## Work required
Check each line of the listing for the word "rakieta" and give only the number of lines that have it.

BEGIN

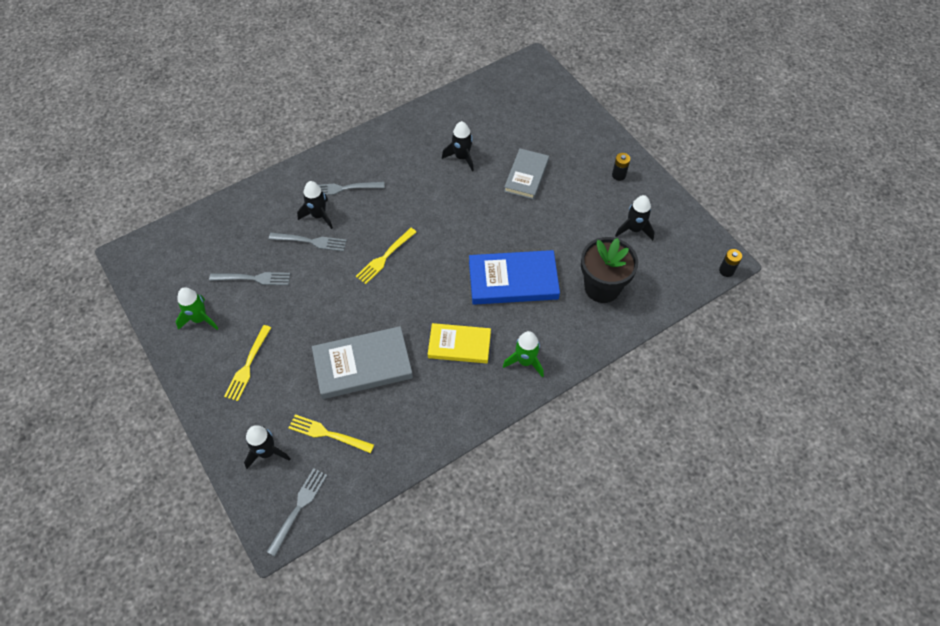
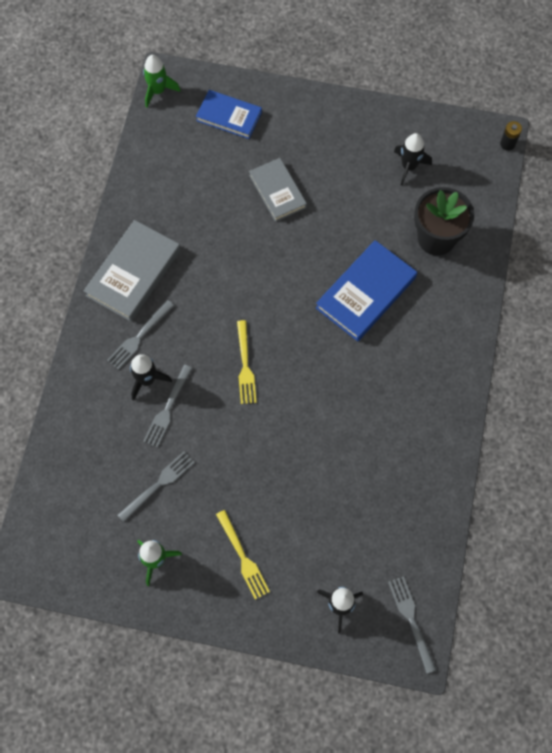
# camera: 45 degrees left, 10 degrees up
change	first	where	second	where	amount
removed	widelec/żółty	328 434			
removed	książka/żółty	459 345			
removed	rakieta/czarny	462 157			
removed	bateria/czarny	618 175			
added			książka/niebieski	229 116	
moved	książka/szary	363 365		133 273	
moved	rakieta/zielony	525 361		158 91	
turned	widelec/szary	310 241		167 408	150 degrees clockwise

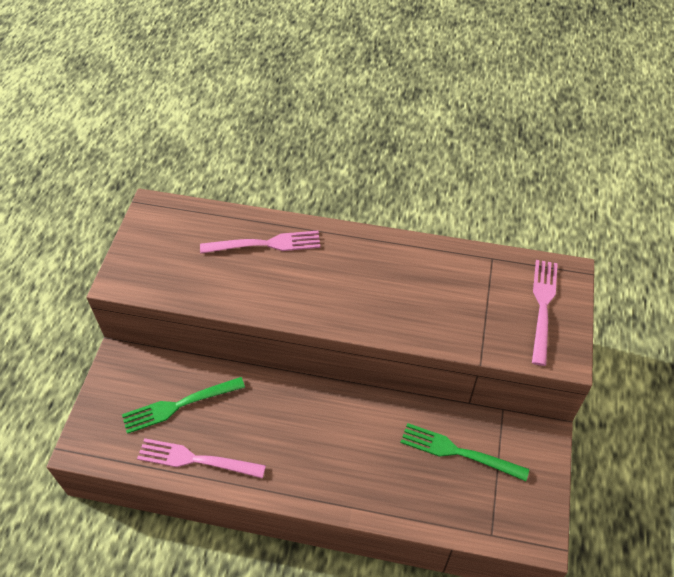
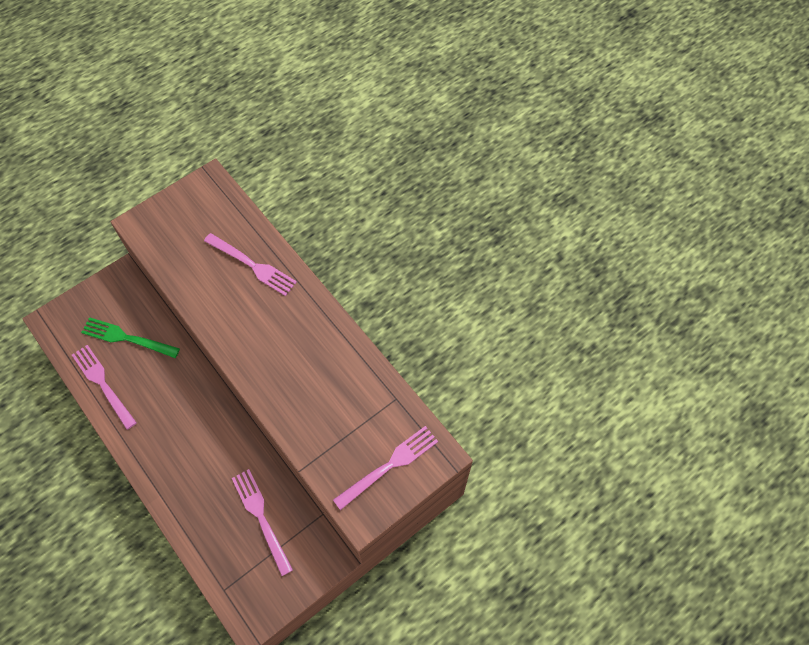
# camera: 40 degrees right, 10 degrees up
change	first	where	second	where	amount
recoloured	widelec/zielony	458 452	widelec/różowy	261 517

END

## Reply to the exercise
2